• [Try it] Find the line containing "brown diamond: (121, 266)" in the entries below. Restate it and each line after it, word for word, up to and including the line containing "yellow diamond: (149, 1463)".

• [Study material]
>>
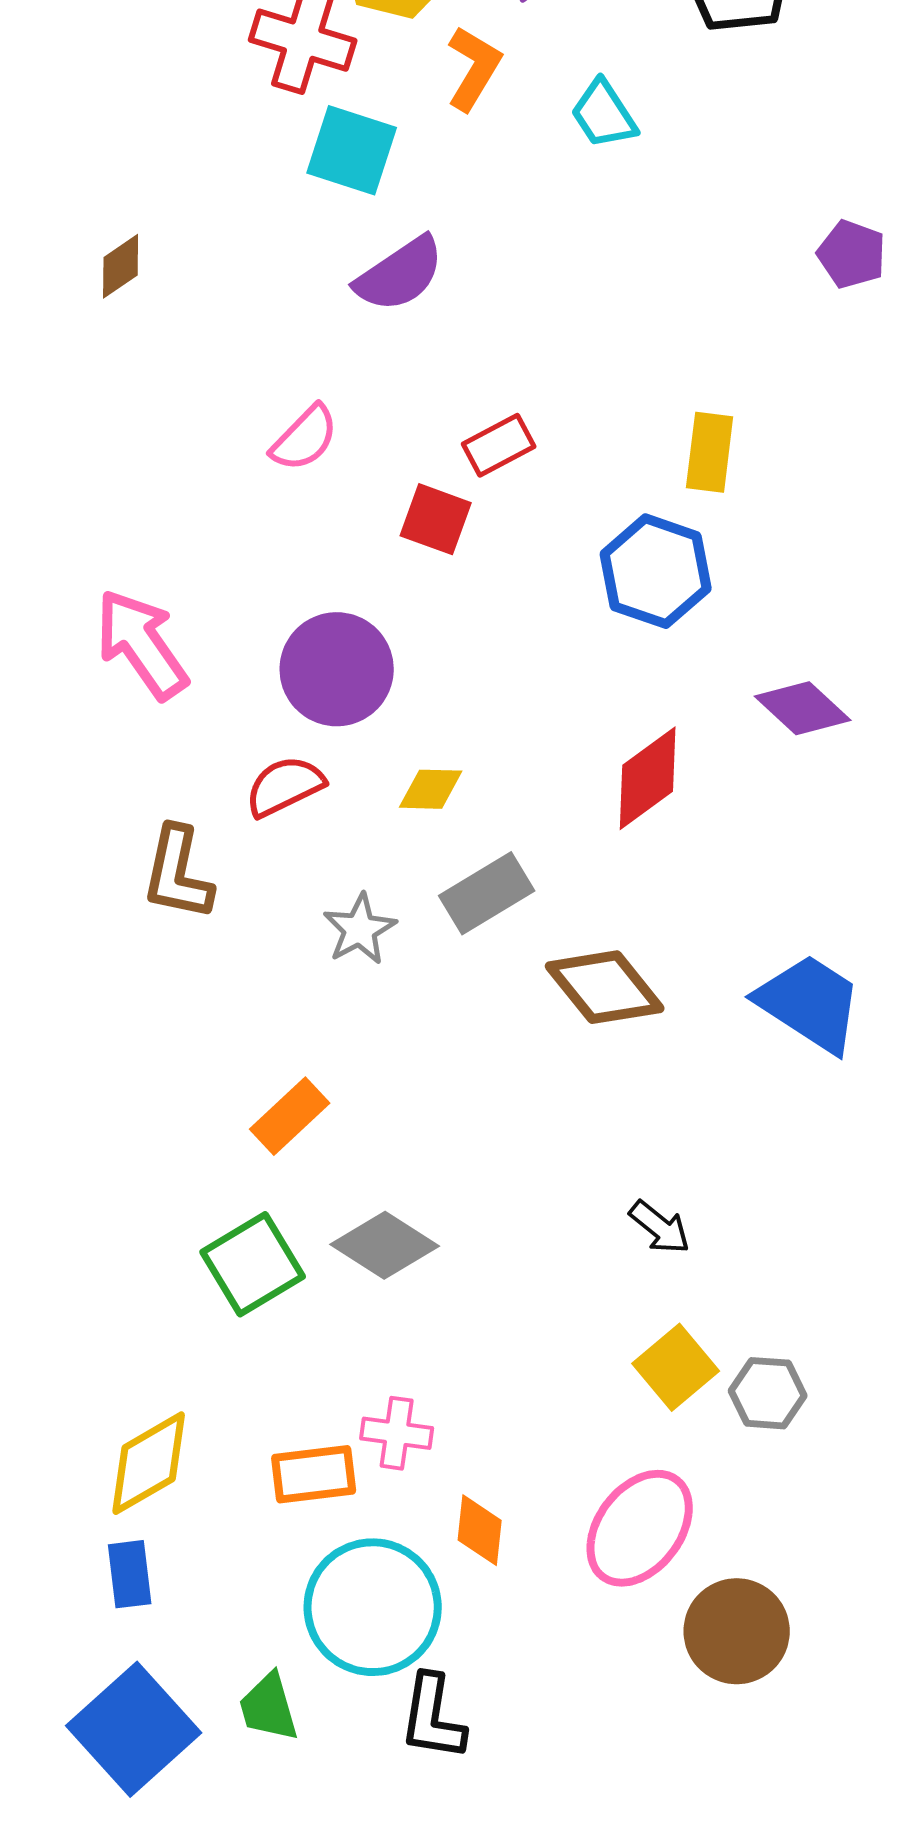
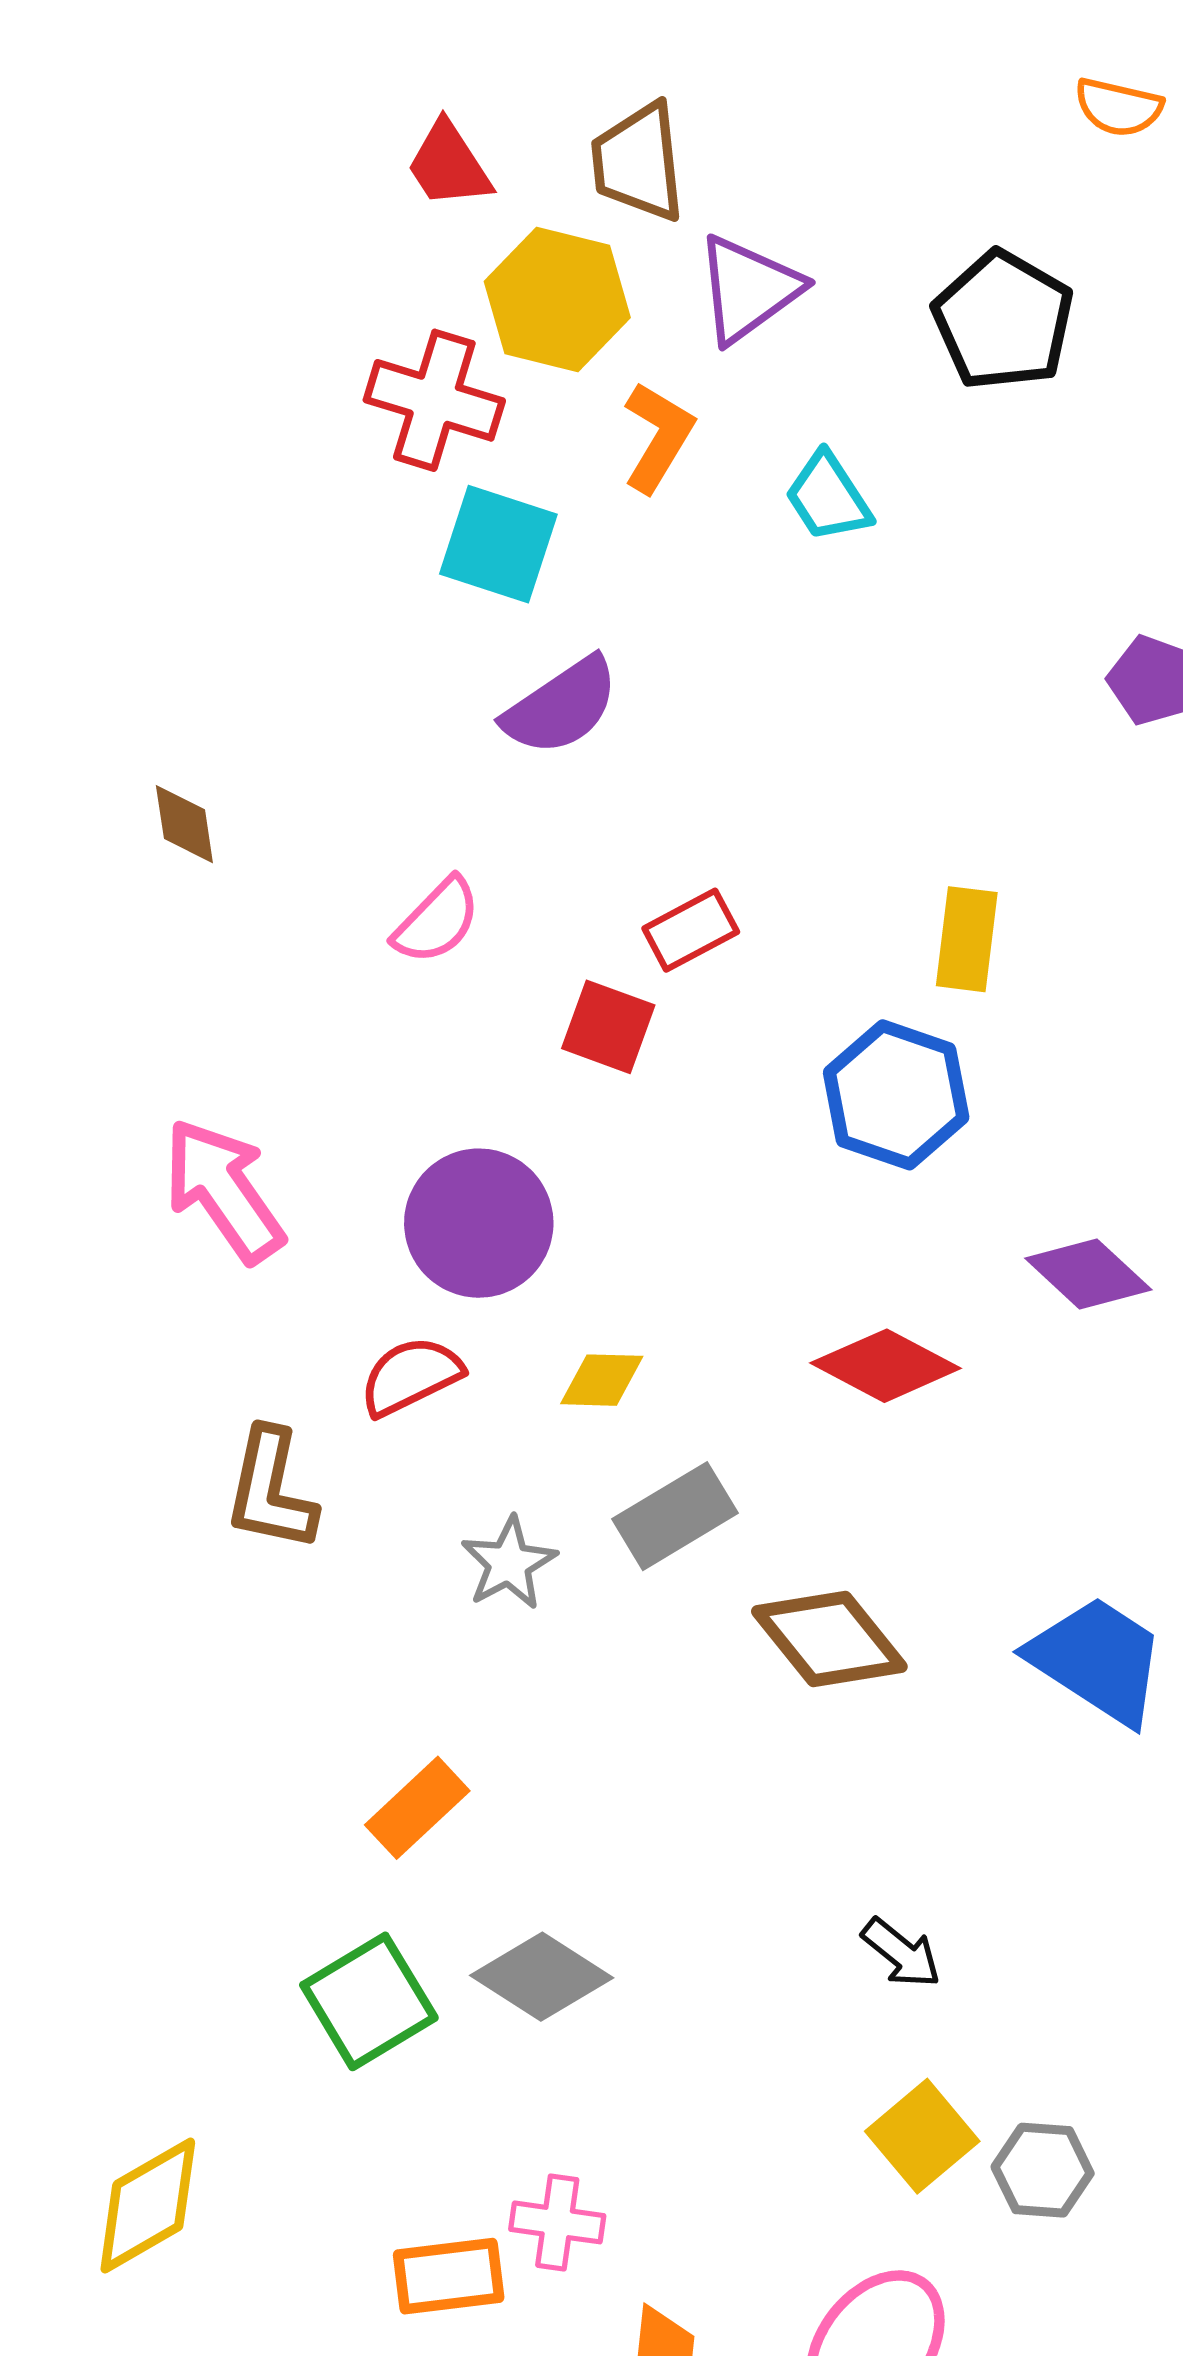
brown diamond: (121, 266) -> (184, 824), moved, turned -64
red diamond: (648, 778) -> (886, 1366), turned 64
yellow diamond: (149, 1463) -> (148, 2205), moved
<<
>>
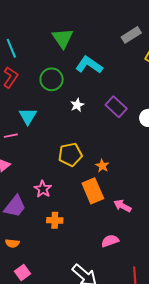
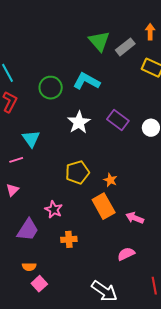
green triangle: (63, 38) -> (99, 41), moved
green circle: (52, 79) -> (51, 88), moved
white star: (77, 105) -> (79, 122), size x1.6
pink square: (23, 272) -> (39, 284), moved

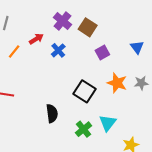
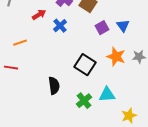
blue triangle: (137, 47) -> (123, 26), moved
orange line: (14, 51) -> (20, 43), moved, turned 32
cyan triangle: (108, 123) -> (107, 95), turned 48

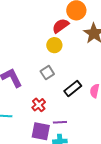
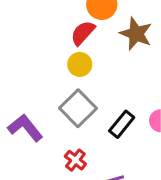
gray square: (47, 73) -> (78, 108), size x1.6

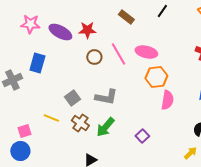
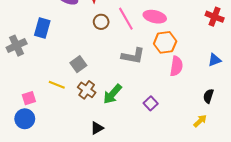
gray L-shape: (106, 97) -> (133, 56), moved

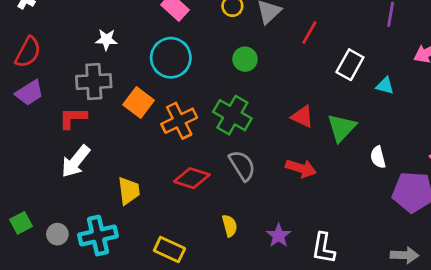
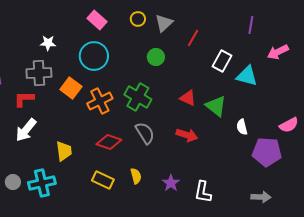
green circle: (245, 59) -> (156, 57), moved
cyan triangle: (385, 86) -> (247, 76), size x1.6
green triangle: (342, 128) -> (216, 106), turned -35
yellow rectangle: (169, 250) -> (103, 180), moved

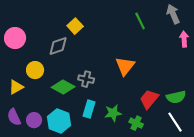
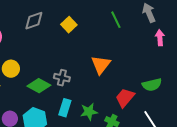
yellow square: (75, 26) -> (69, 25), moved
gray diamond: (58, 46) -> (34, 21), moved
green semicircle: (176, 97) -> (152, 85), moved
<<
• [Solution to this task]
brown diamond: (121, 266) -> (184, 824), moved, turned -64
red diamond: (648, 778) -> (886, 1366), turned 64
yellow diamond: (149, 1463) -> (148, 2205), moved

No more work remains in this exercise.